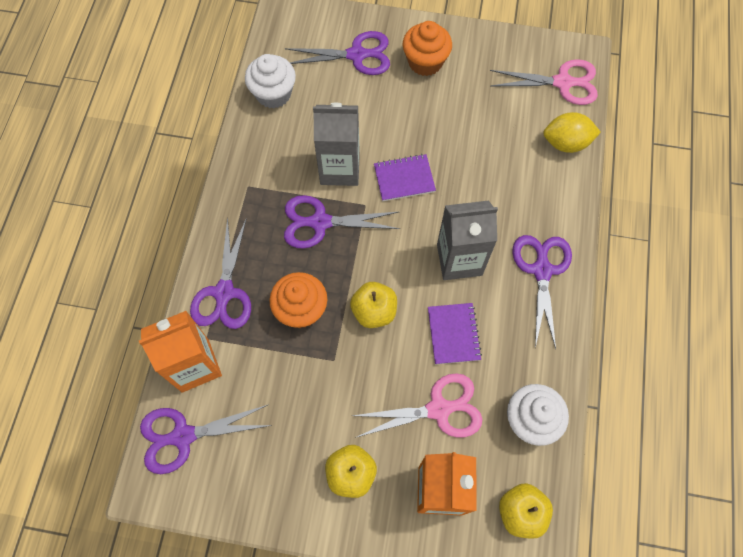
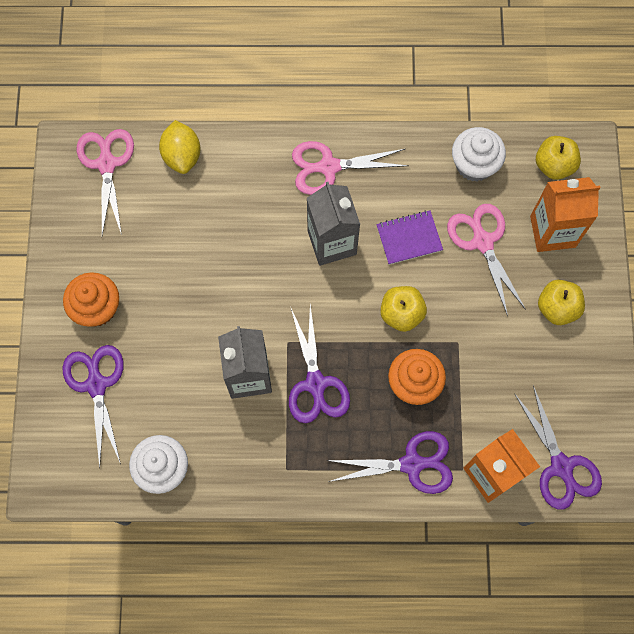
camera: 100 degrees left, 5 degrees up
(404, 178) = (250, 308): purple notebook -> none
(542, 269) = (328, 167): purple scissors -> pink scissors

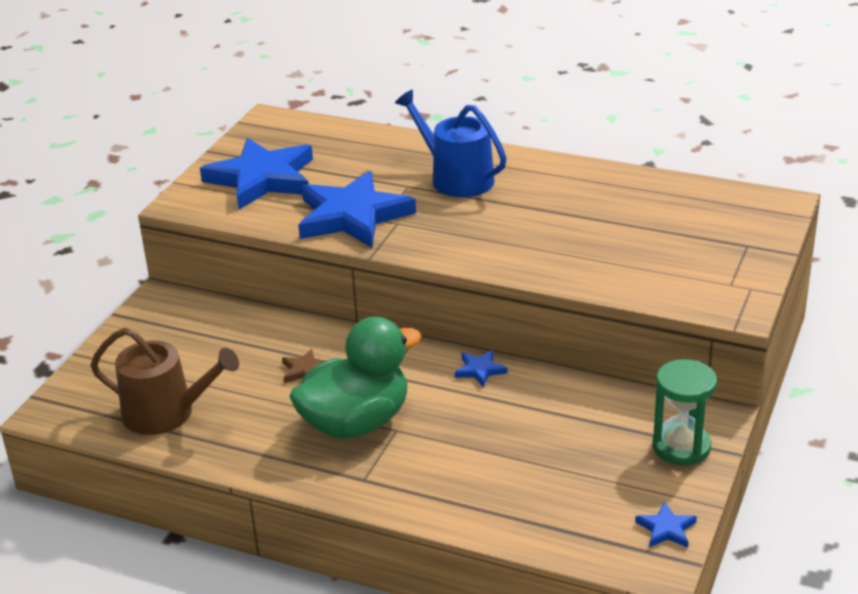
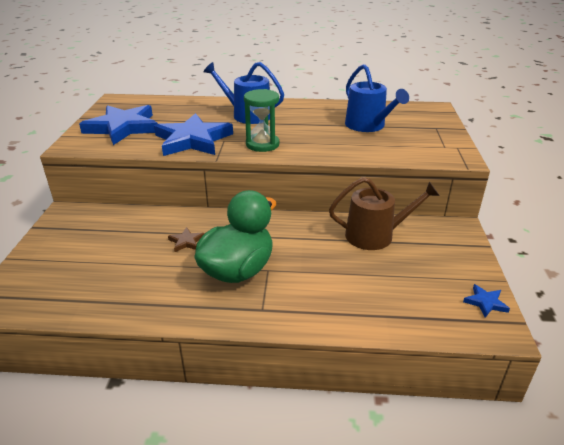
camera: 20 degrees left, 0 degrees up
(166, 413) = (92, 288): brown watering can -> brown watering can (375, 235)
(480, 370) = (302, 223): blue star -> none
(636, 226) = (368, 126): none -> blue watering can
(681, 447) = (454, 247): green hourglass -> green hourglass (262, 144)

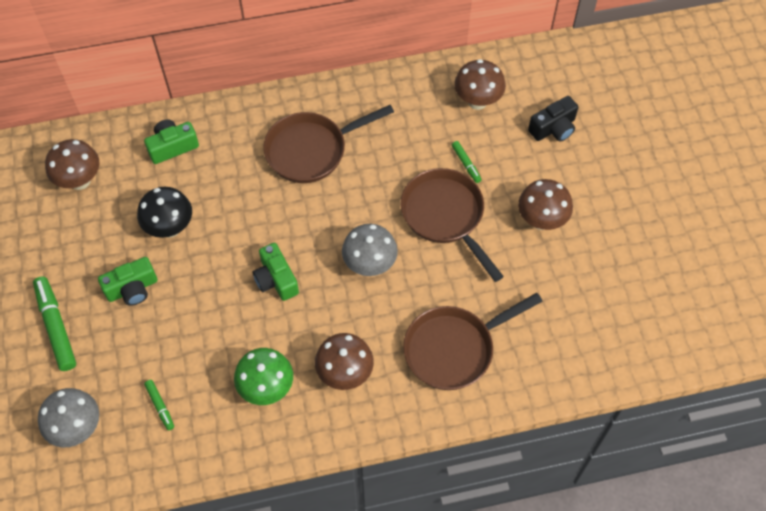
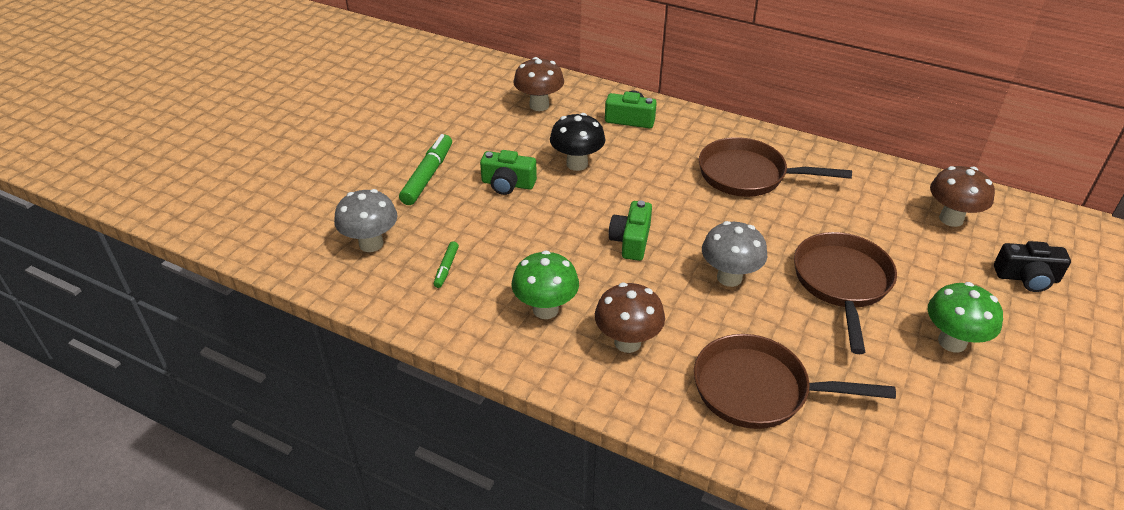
camera: 40 degrees right, 20 degrees down
(466, 164) = (899, 257): green marker -> none
(541, 220) = (952, 342): brown mushroom -> green mushroom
———
» **HOW TO COMPLETE THIS TASK**
Bring together all lines in the records where the word "brown" is found.

» **WRITTEN RESPONSE**
(166, 413) = (92, 288): brown watering can -> brown watering can (375, 235)
(541, 220) = (952, 342): brown mushroom -> green mushroom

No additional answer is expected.